Image change detection data
________

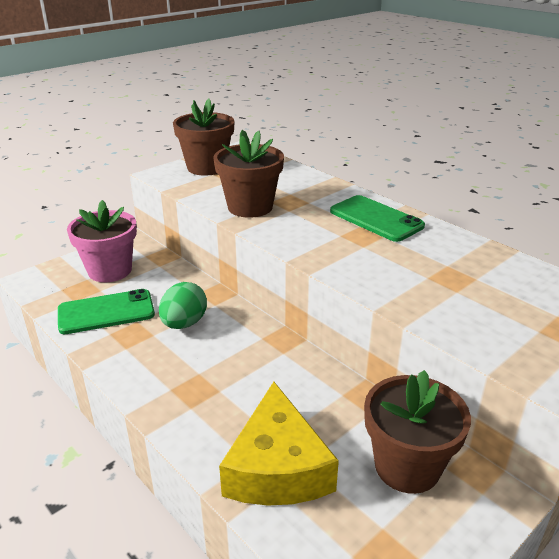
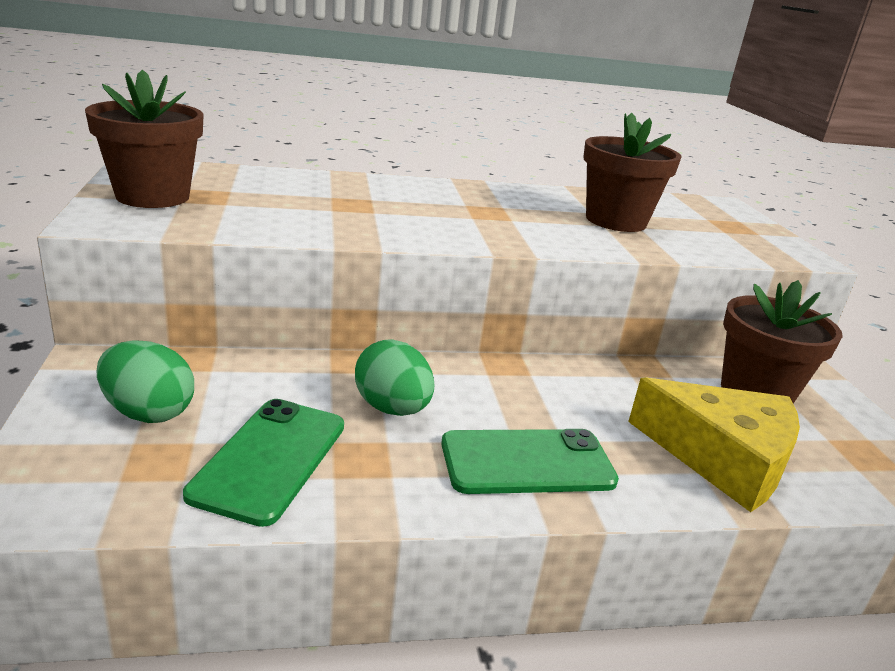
camera: 60 degrees left, 5 degrees down
(110, 270) = (148, 412): pink flower pot -> green egg
(250, 207) = (328, 221): brown flower pot -> brown flower pot (616, 221)
(376, 219) = (462, 195): green phone -> green phone (527, 462)

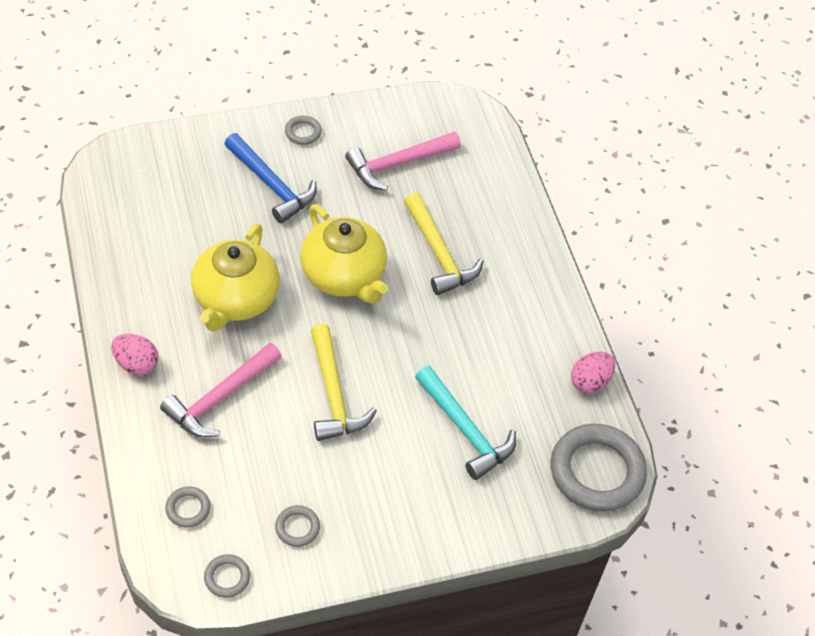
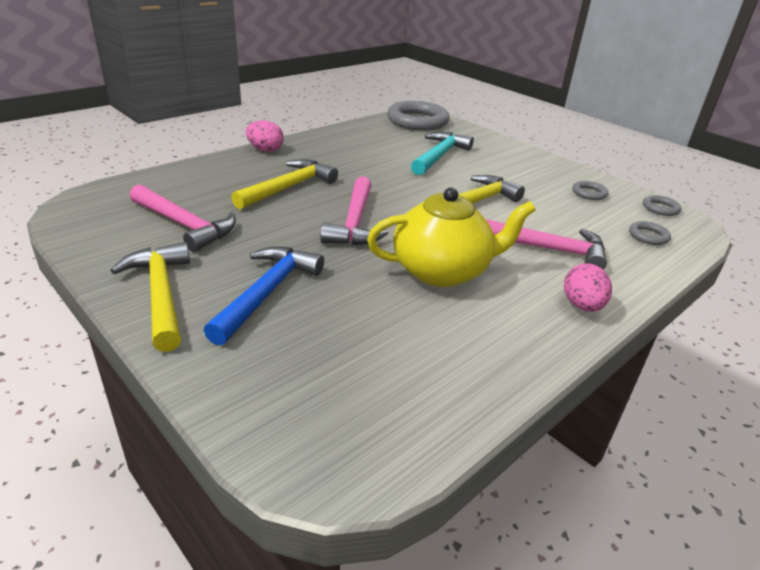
camera: 115 degrees left, 20 degrees down
(303, 132) = (161, 294): grey ring -> yellow hammer
(344, 276) = (355, 222): yellow teapot -> pink hammer
(590, 382) = (355, 128): pink egg -> pink egg (265, 150)

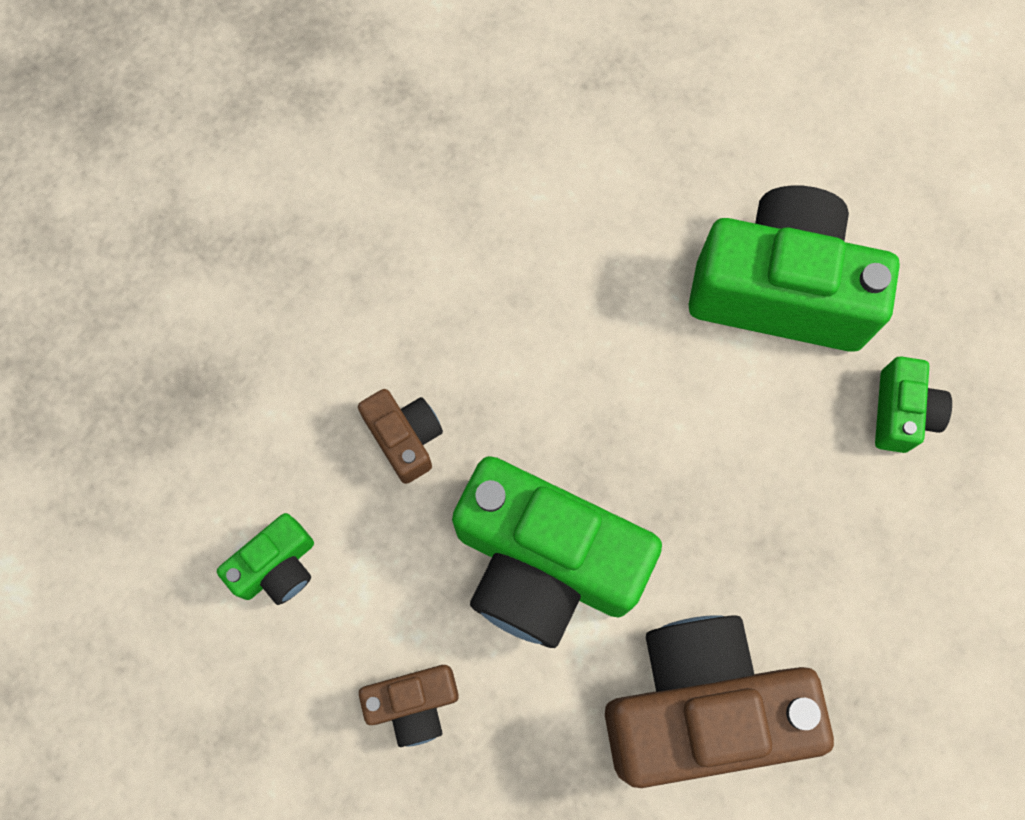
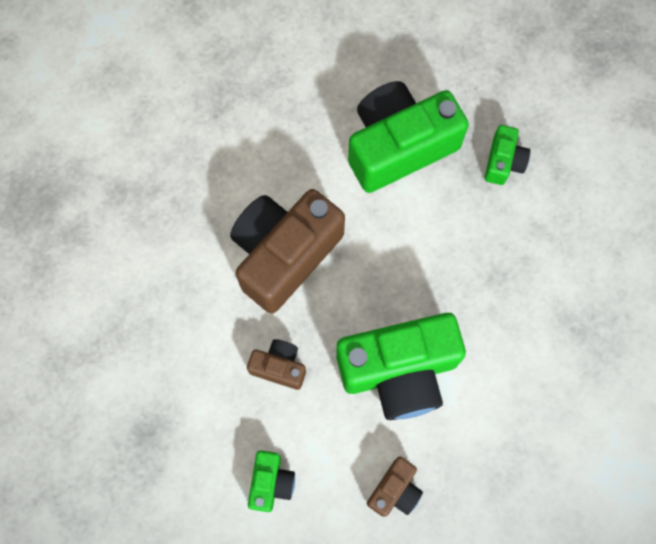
camera: 40 degrees left, 0 degrees up
(699, 705) = (526, 376): brown camera -> brown camera (284, 254)
(901, 413) = (503, 162): green camera -> green camera turned 45 degrees clockwise

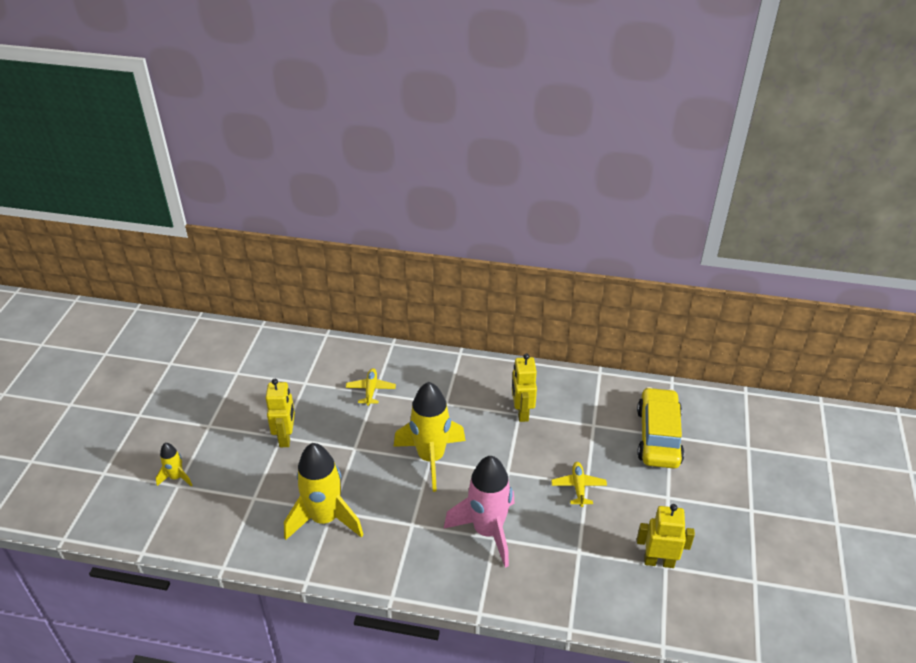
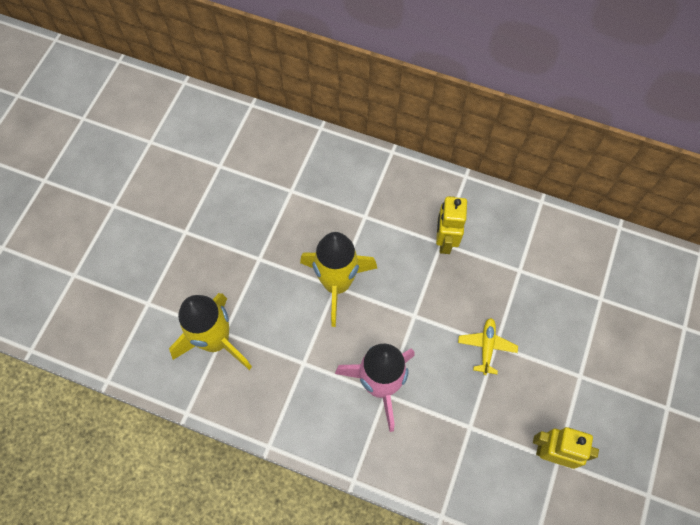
camera: 10 degrees right, 25 degrees up
(176, 477) = (73, 265): yellow rocket -> none
(286, 437) = (190, 233): yellow robot -> none
(371, 390) = (288, 186): yellow plane -> none
(658, 436) = (588, 297): yellow car -> none

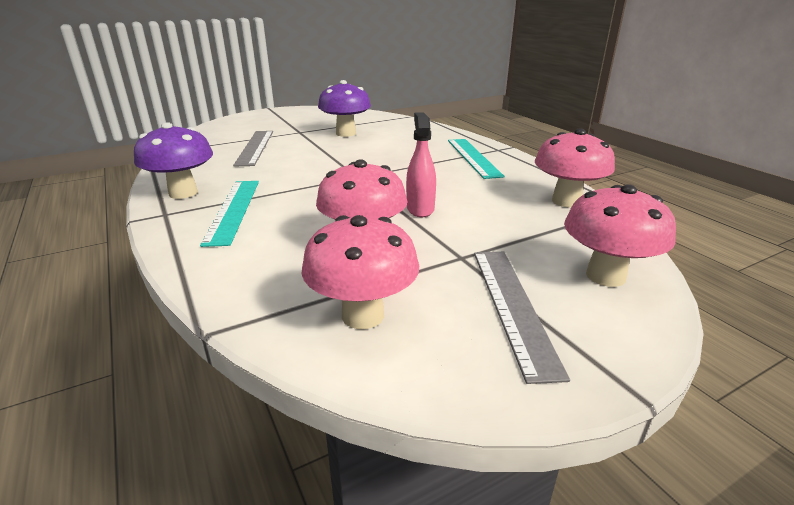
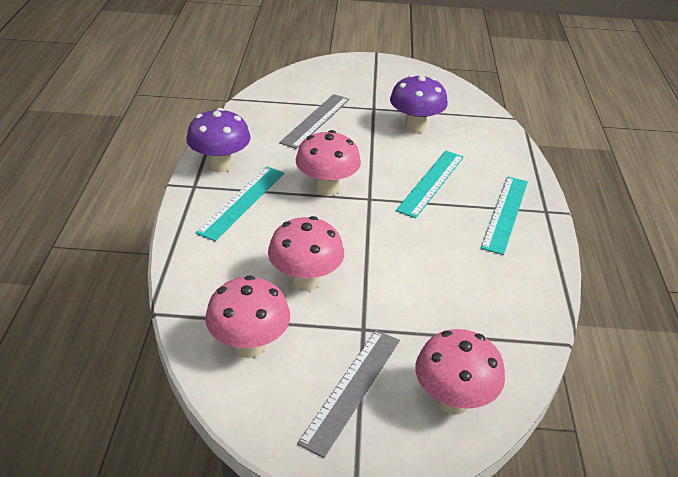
camera: 30 degrees right, 10 degrees up
(397, 156) = (431, 183): none -> turquoise ruler
(420, 209) = (383, 263): pink spray bottle -> none
(566, 201) = (525, 311): pink mushroom -> pink mushroom (327, 188)

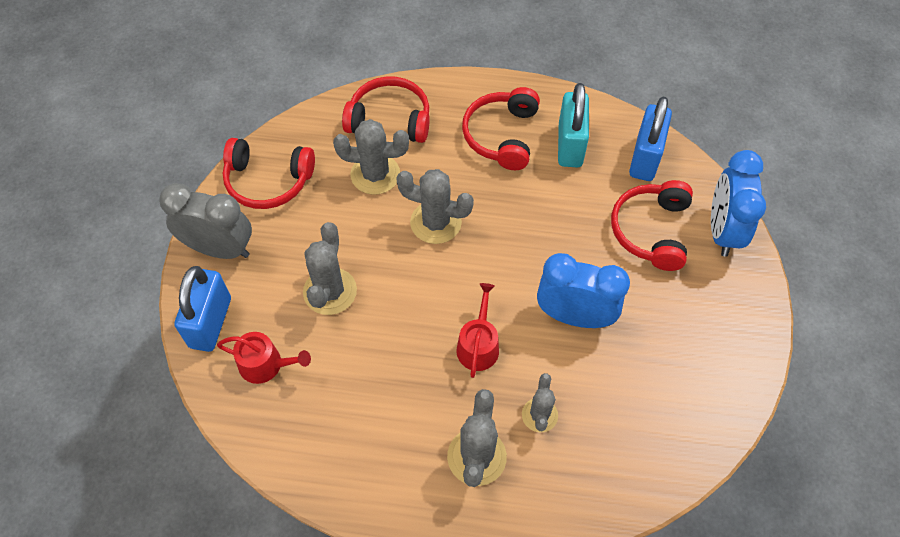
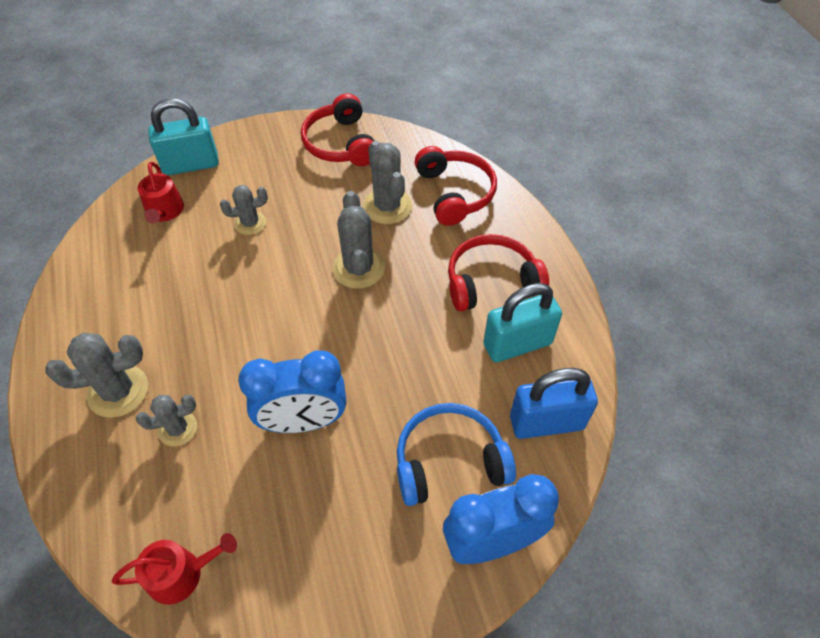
camera: 65 degrees right, 5 degrees down
(210, 322) = (191, 165): blue padlock -> turquoise padlock
(220, 249) = (260, 143): grey clock -> none
(330, 291) = (250, 223): grey cactus -> grey cactus, size x0.63
(478, 345) = (238, 350): red watering can -> red watering can (182, 573)
(574, 316) = (303, 421): blue clock -> blue clock turned 90 degrees clockwise
(651, 231) = (449, 461): red headphones -> blue headphones

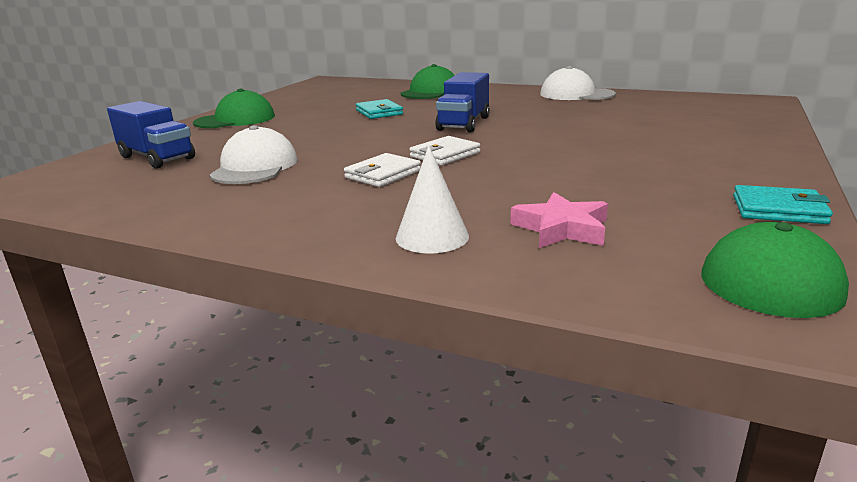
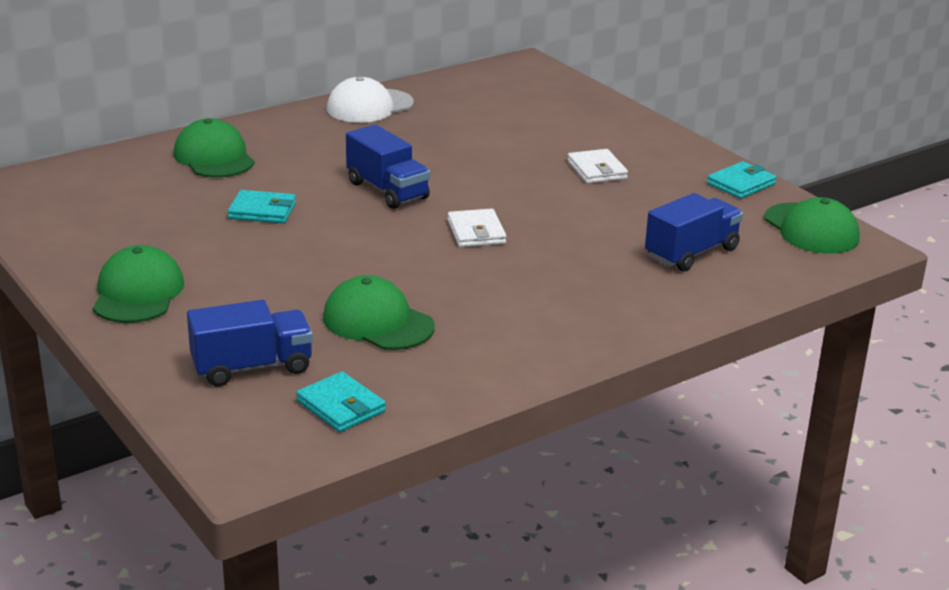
camera: 60 degrees left, 5 degrees up
(110, 188) = (341, 406): none -> turquoise wallet
(255, 167) = (377, 322): white cap -> green cap
(383, 174) = (492, 273): white wallet -> white wallet (597, 170)
(432, 237) = (654, 296): white cone -> none
(561, 228) = (691, 253): pink star -> blue truck

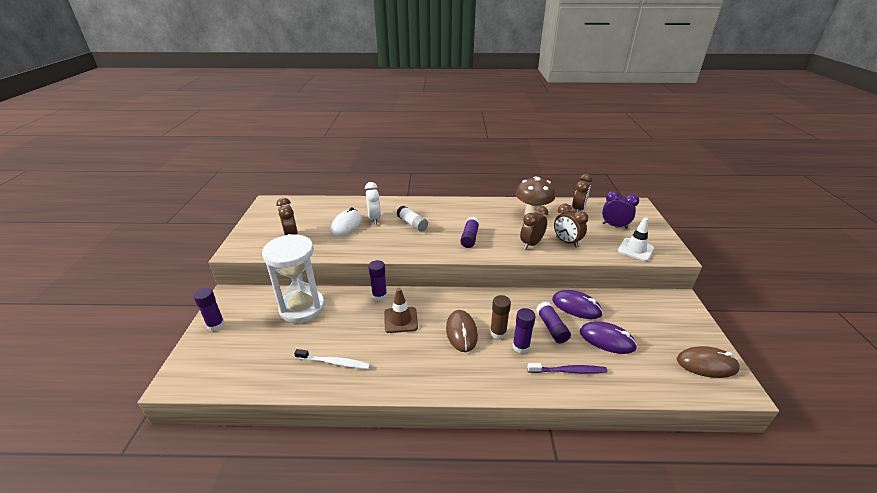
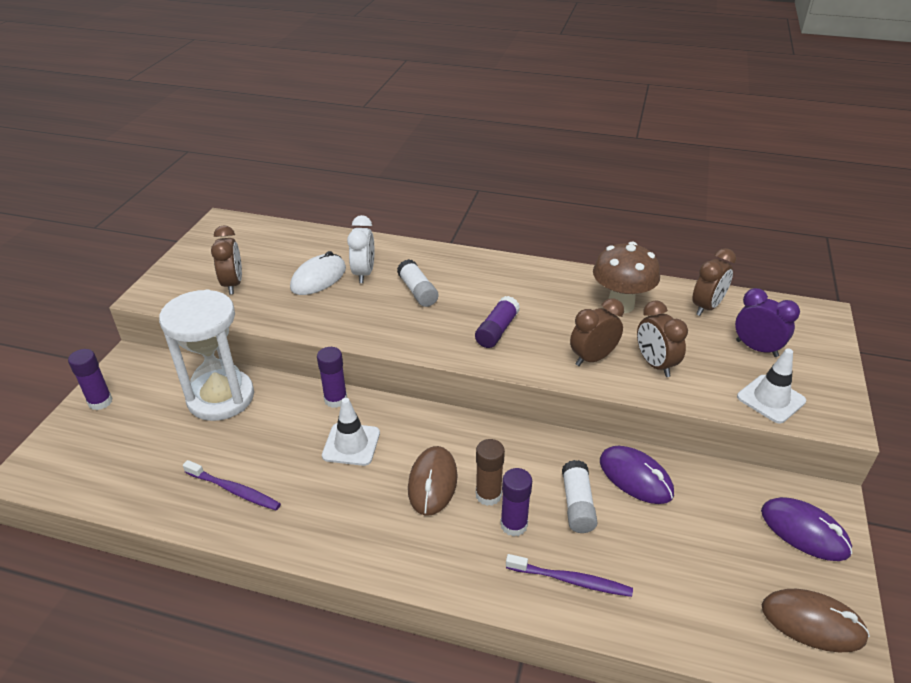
camera: 15 degrees right, 5 degrees up
(334, 362) = (234, 490): white toothbrush -> purple toothbrush
(401, 320) = (351, 444): brown traffic cone -> white traffic cone
(551, 328) = (577, 504): purple glue stick -> white glue stick
(607, 340) = (659, 543): purple mouse -> purple mouse (804, 531)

________

WORK INSTRUCTION ::
Each line of the data is to be duplicated exactly; pictures stay out of the copy.

REPLY ::
camera: 60 degrees left, 5 degrees down
(110, 270) = (148, 412): pink flower pot -> green egg
(250, 207) = (328, 221): brown flower pot -> brown flower pot (616, 221)
(376, 219) = (462, 195): green phone -> green phone (527, 462)

camera: 115 degrees left, 20 degrees down
(303, 132) = (161, 294): grey ring -> yellow hammer
(344, 276) = (355, 222): yellow teapot -> pink hammer
(590, 382) = (355, 128): pink egg -> pink egg (265, 150)

camera: 40 degrees left, 0 degrees up
(699, 705) = (526, 376): brown camera -> brown camera (284, 254)
(901, 413) = (503, 162): green camera -> green camera turned 45 degrees clockwise

camera: 10 degrees right, 25 degrees up
(176, 477) = (73, 265): yellow rocket -> none
(286, 437) = (190, 233): yellow robot -> none
(371, 390) = (288, 186): yellow plane -> none
(658, 436) = (588, 297): yellow car -> none

camera: 30 degrees right, 10 degrees up
(397, 156) = (431, 183): none -> turquoise ruler
(420, 209) = (383, 263): pink spray bottle -> none
(566, 201) = (525, 311): pink mushroom -> pink mushroom (327, 188)

camera: 65 degrees right, 5 degrees down
(210, 322) = (191, 165): blue padlock -> turquoise padlock
(220, 249) = (260, 143): grey clock -> none
(330, 291) = (250, 223): grey cactus -> grey cactus, size x0.63
(478, 345) = (238, 350): red watering can -> red watering can (182, 573)
(574, 316) = (303, 421): blue clock -> blue clock turned 90 degrees clockwise
(651, 231) = (449, 461): red headphones -> blue headphones

camera: 60 degrees left, 5 degrees up
(110, 188) = (341, 406): none -> turquoise wallet
(255, 167) = (377, 322): white cap -> green cap
(383, 174) = (492, 273): white wallet -> white wallet (597, 170)
(432, 237) = (654, 296): white cone -> none
(561, 228) = (691, 253): pink star -> blue truck

camera: 15 degrees right, 5 degrees up
(334, 362) = (234, 490): white toothbrush -> purple toothbrush
(401, 320) = (351, 444): brown traffic cone -> white traffic cone
(551, 328) = (577, 504): purple glue stick -> white glue stick
(607, 340) = (659, 543): purple mouse -> purple mouse (804, 531)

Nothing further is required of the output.